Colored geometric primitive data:
# # # # #

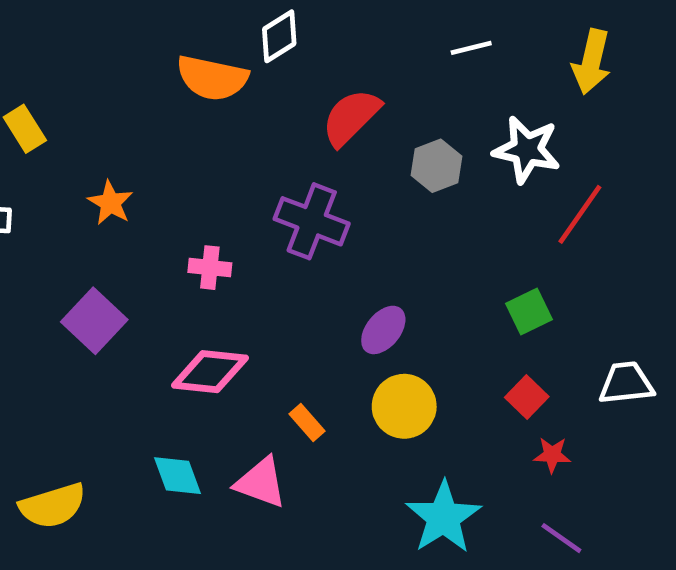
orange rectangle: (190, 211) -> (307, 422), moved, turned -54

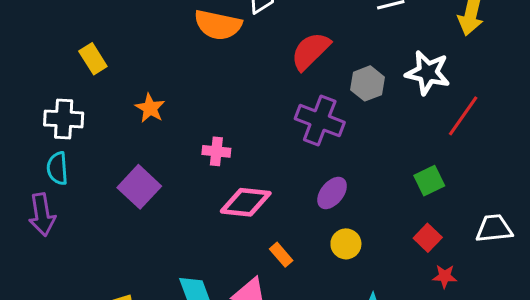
purple cross: (312, 221) -> (320, 120), moved
pink diamond: (210, 372) -> (246, 202), moved
yellow circle: (404, 406) -> (346, 244), size x0.7

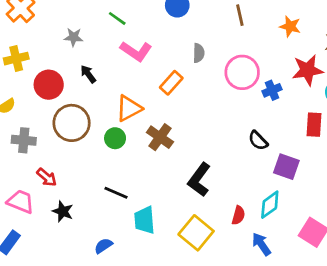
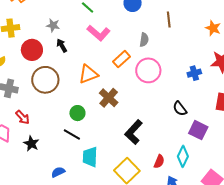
brown line: (240, 15) -> (169, 20), moved
gray star: (74, 37) -> (53, 25), moved
pink circle: (242, 72) -> (148, 70), moved
green circle: (115, 138) -> (77, 113), moved
cyan diamond: (270, 205) -> (183, 156), turned -35

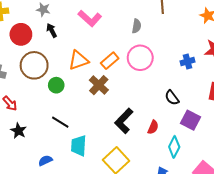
orange rectangle: (121, 59) -> (110, 61), moved
green circle: (77, 113) -> (56, 85), moved
red semicircle: (159, 161) -> (153, 127), moved

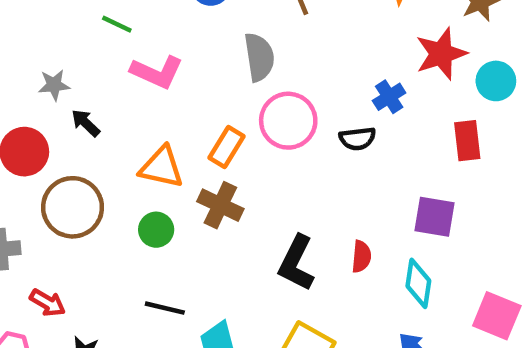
gray semicircle: (136, 26) -> (259, 57), size x1.5
orange triangle: (79, 60) -> (162, 167), turned 50
green circle: (56, 85) -> (156, 230), moved
black semicircle: (172, 98) -> (357, 139), moved, turned -42

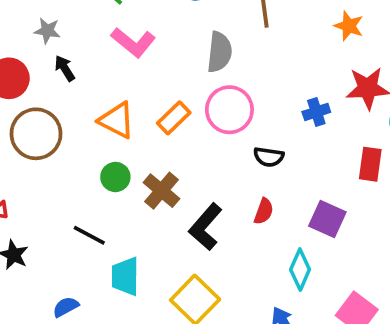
black semicircle: (357, 139) -> (269, 157), moved
brown cross: (220, 205) -> (161, 191), moved
green circle: (156, 230) -> (115, 177), moved
red semicircle: (361, 257) -> (264, 211), moved

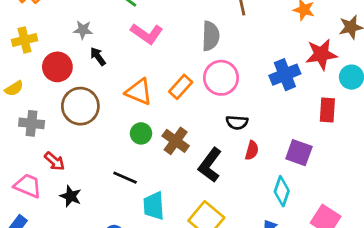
blue cross: (316, 112) -> (285, 75), size x1.5
black semicircle: (269, 157) -> (237, 122), moved

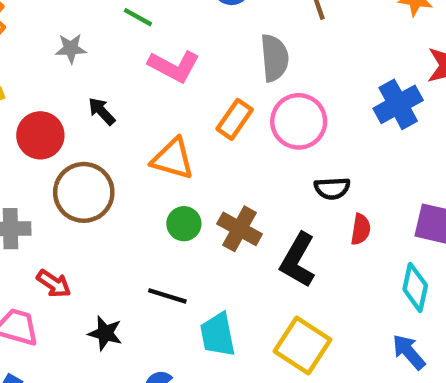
gray star: (83, 30) -> (71, 48), moved
orange rectangle: (181, 87) -> (235, 119), moved
black star: (71, 196) -> (105, 333), moved

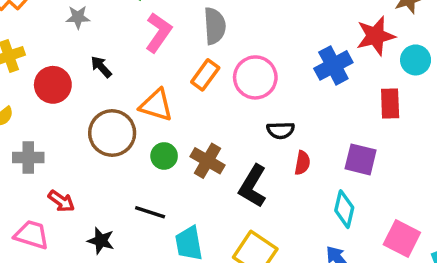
gray semicircle: (274, 58) -> (215, 26), moved
pink L-shape: (174, 66) -> (158, 33), turned -84
brown circle: (84, 192) -> (112, 133), moved

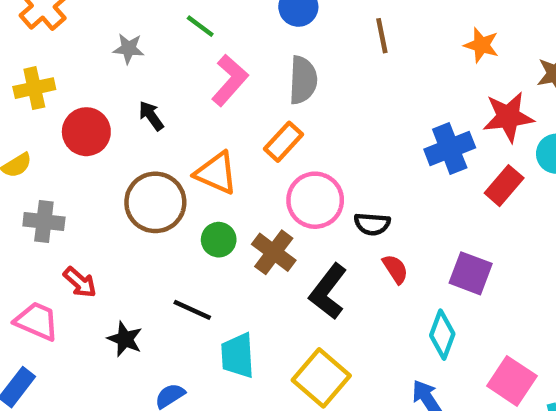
pink circle: (255, 77) -> (315, 200), moved
red rectangle: (390, 104) -> (504, 186), moved, turned 36
red semicircle: (302, 163) -> (395, 269), turned -50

# # # # #

(Work instructions) The answer is the line holding "red rectangle: (390, 104)" and all the lines after it through the end of the records, repeated exactly.

(Output below)
red rectangle: (390, 104) -> (504, 186), moved, turned 36
red semicircle: (302, 163) -> (395, 269), turned -50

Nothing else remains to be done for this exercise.